Data records
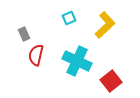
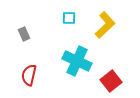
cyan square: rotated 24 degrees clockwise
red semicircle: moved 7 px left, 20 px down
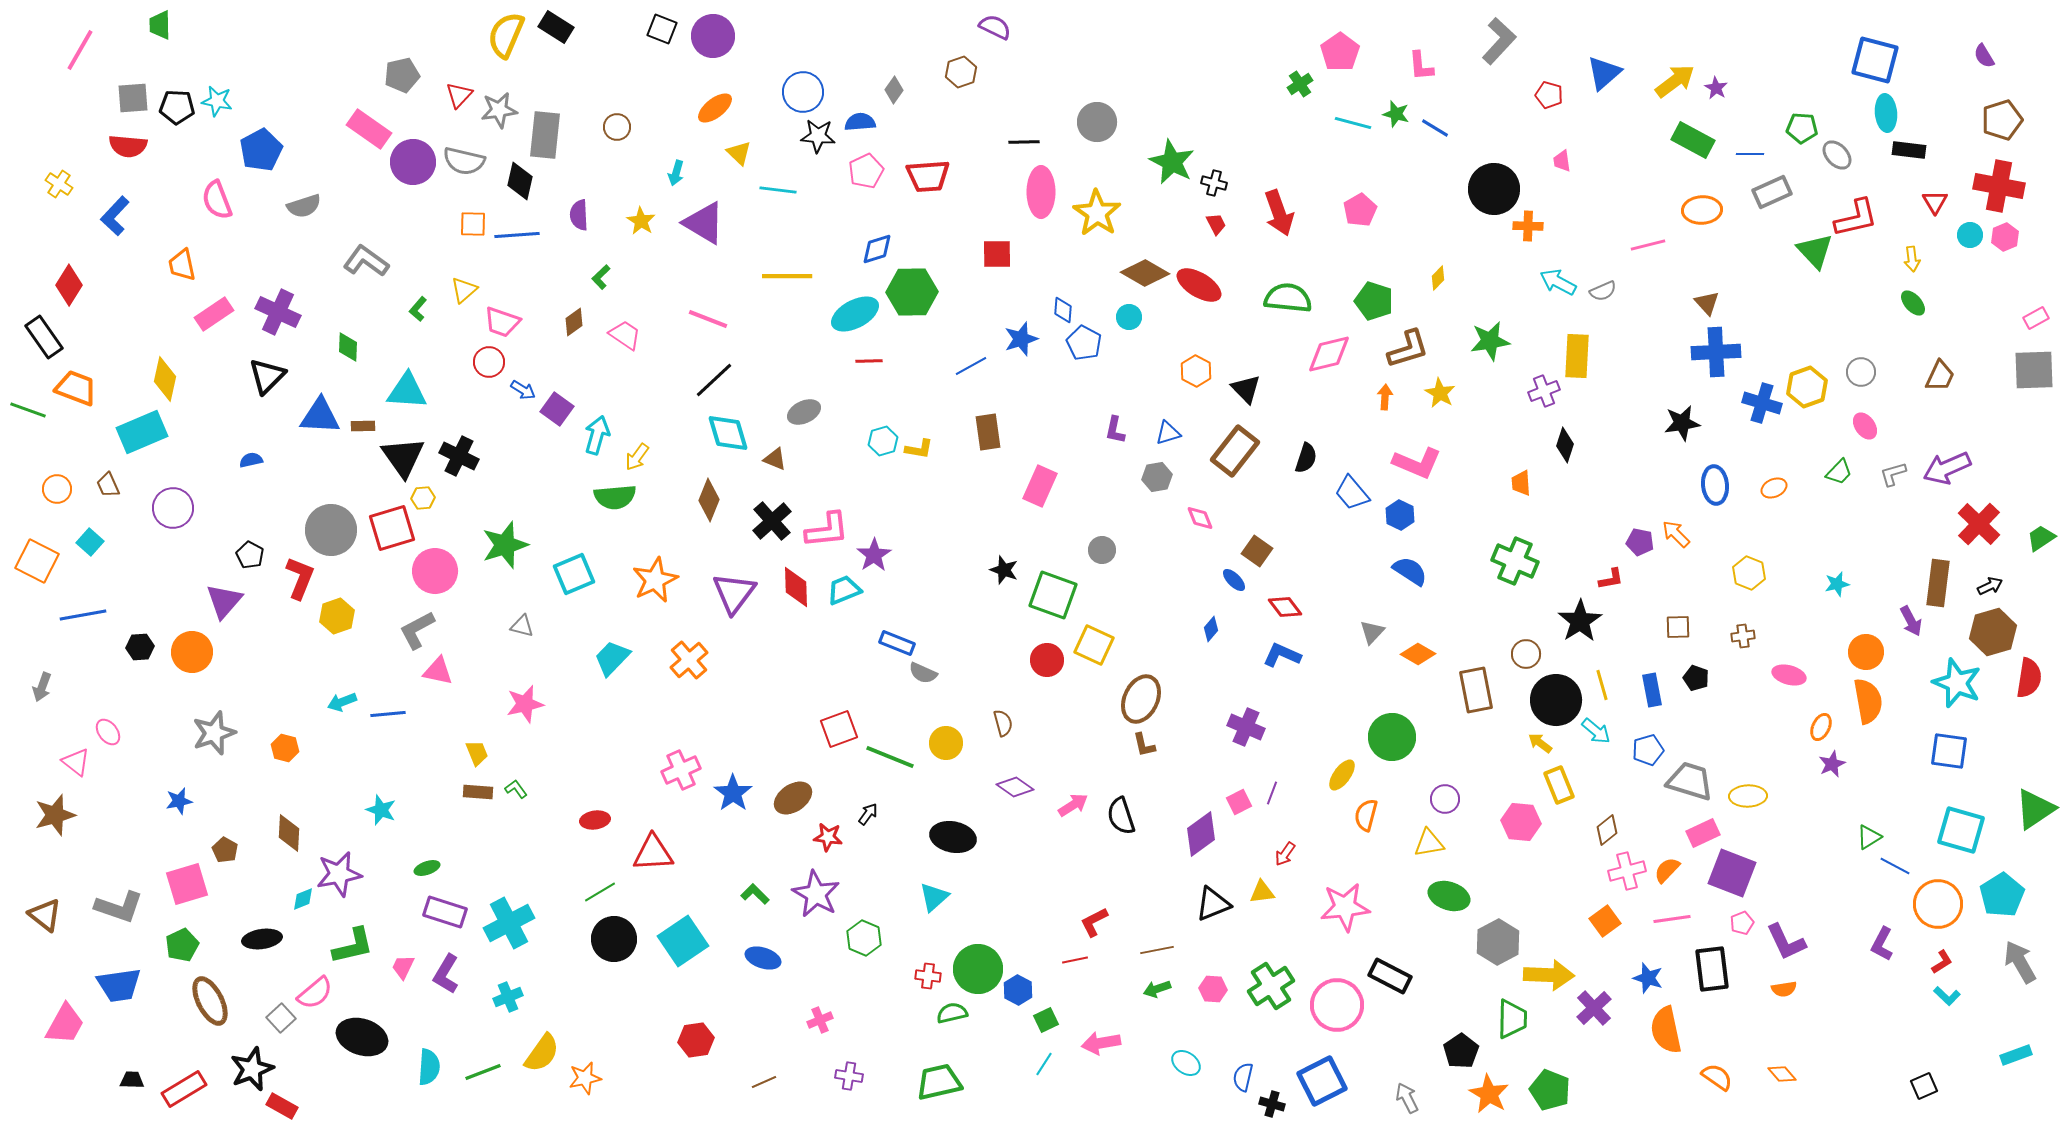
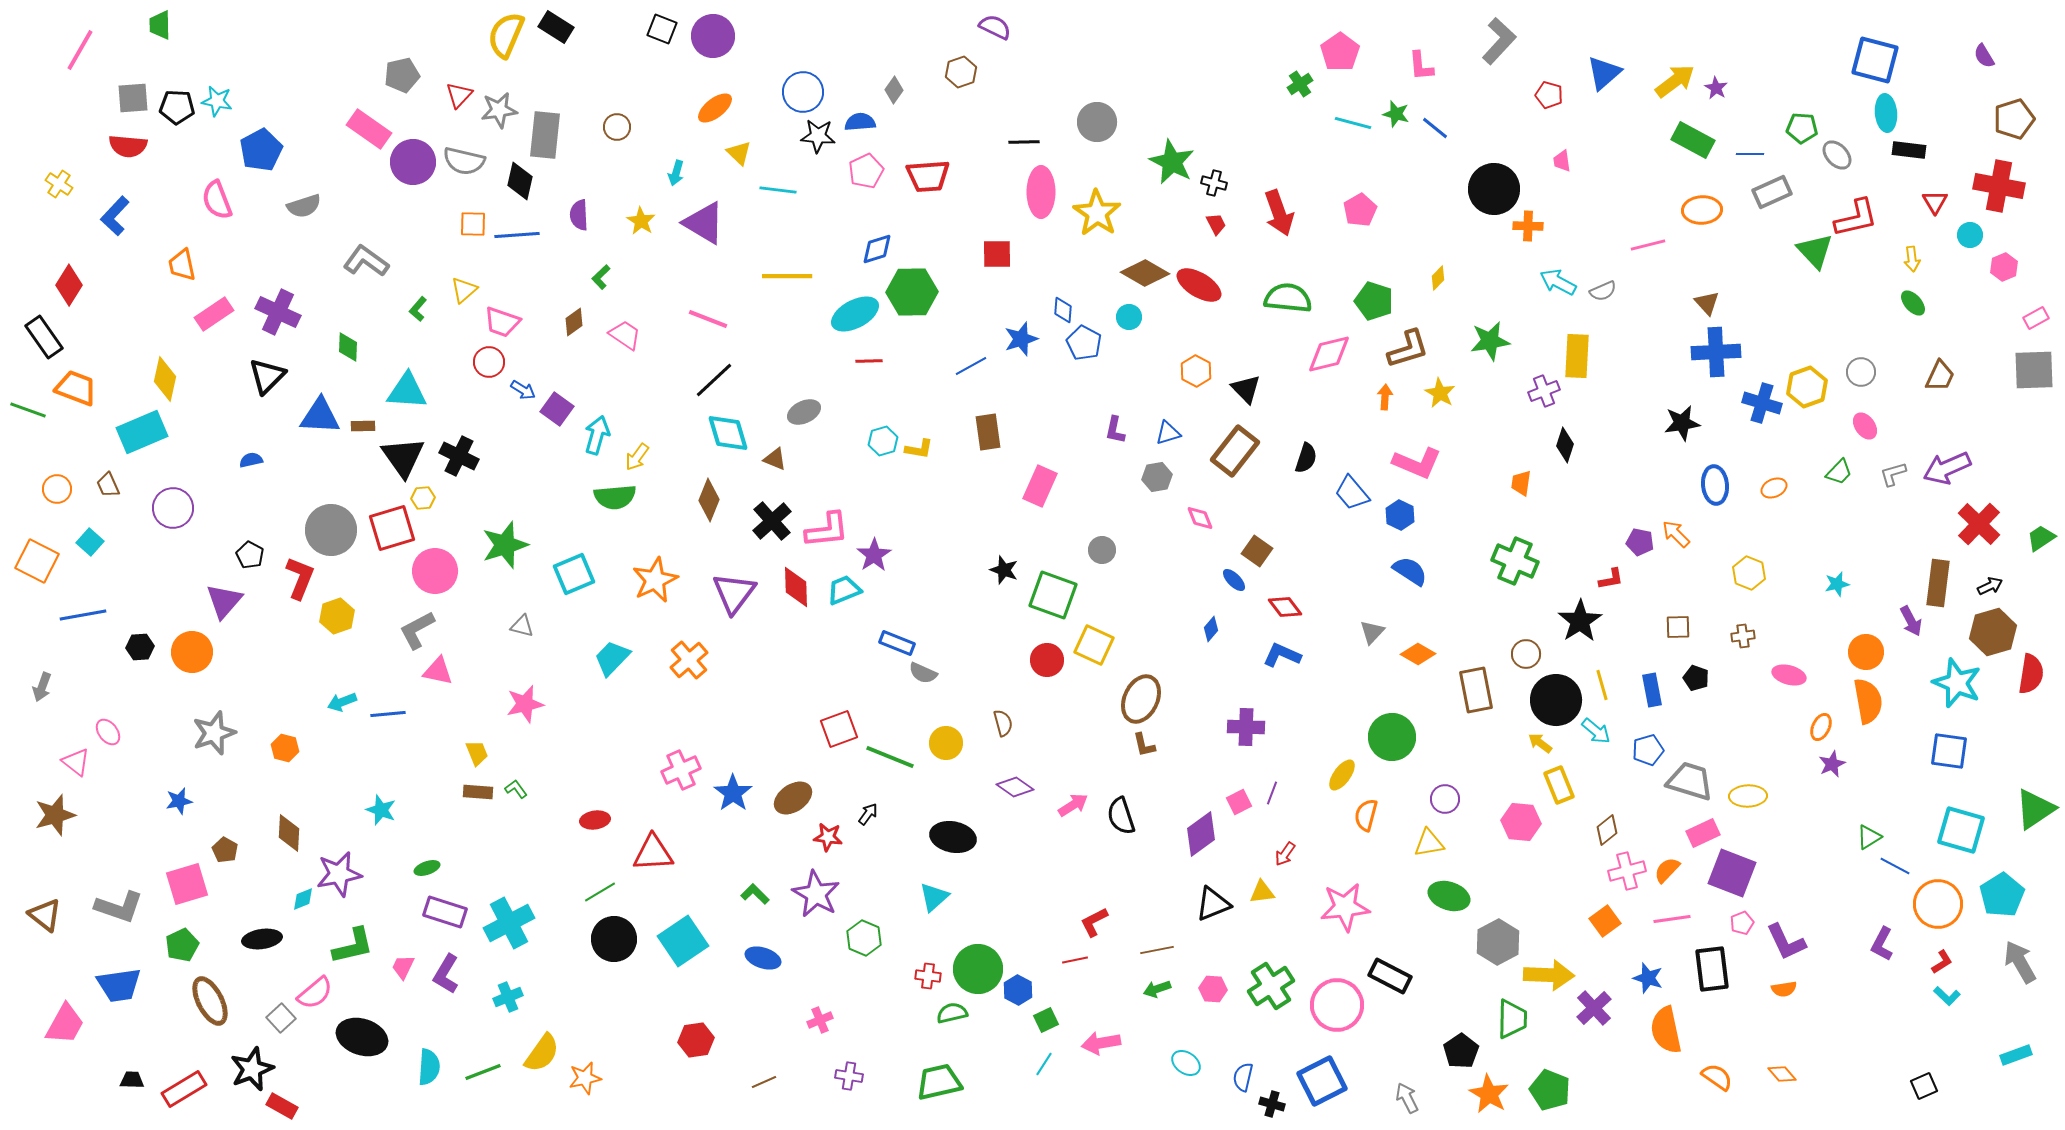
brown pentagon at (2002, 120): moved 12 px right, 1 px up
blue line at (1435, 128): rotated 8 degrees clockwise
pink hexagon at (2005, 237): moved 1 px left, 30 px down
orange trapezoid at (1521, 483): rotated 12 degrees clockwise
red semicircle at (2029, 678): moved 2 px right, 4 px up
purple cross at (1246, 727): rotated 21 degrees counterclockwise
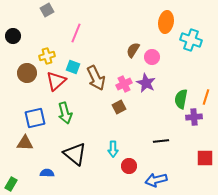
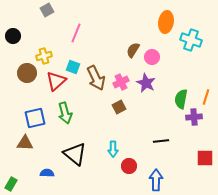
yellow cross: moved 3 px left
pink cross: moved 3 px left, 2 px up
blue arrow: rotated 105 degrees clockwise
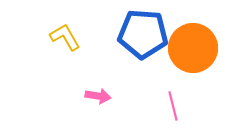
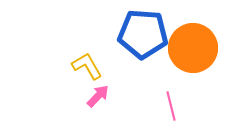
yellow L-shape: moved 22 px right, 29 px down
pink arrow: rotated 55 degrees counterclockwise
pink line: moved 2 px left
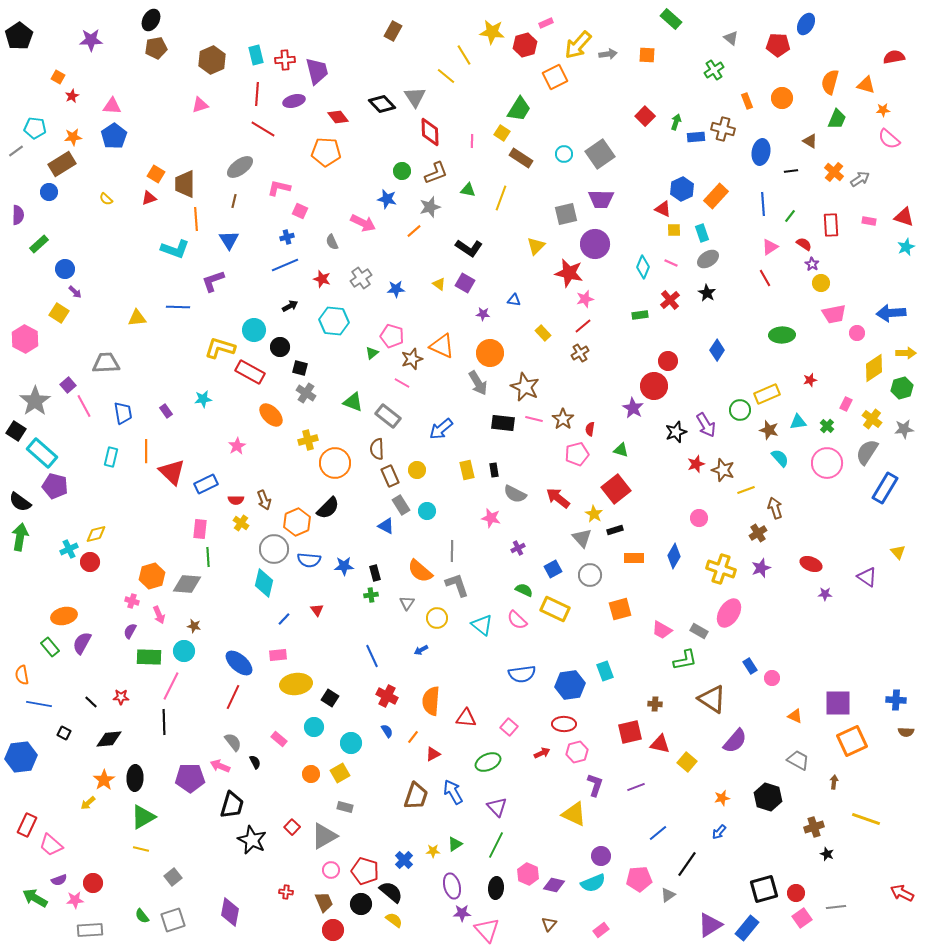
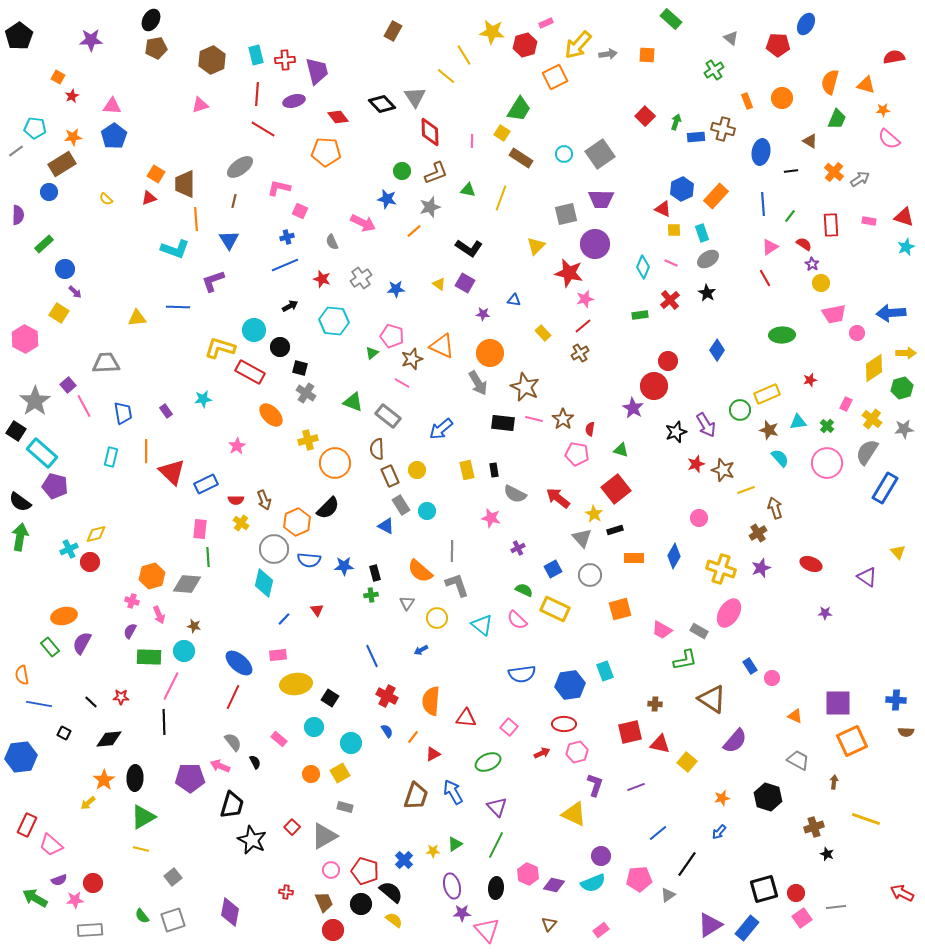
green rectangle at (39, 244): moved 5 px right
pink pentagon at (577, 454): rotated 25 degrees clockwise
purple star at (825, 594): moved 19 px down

> **Your instructions**:
Write out, word for word, only the lines from the one containing "brown pentagon at" to the end of the data above; the pictures stay out.

> **Written answer**:
brown pentagon at (2002, 120): moved 12 px right, 1 px up
blue line at (1435, 128): rotated 8 degrees clockwise
pink hexagon at (2005, 237): moved 1 px left, 30 px down
orange trapezoid at (1521, 483): rotated 12 degrees clockwise
red semicircle at (2029, 678): moved 2 px right, 4 px up
purple cross at (1246, 727): rotated 21 degrees counterclockwise
yellow cross: moved 3 px left
pink cross: moved 3 px left, 2 px up
blue arrow: rotated 105 degrees clockwise
yellow L-shape: moved 22 px right, 29 px down
pink arrow: rotated 55 degrees counterclockwise
pink line: moved 2 px left
green rectangle at (39, 244): moved 5 px right
pink pentagon at (577, 454): rotated 25 degrees clockwise
purple star at (825, 594): moved 19 px down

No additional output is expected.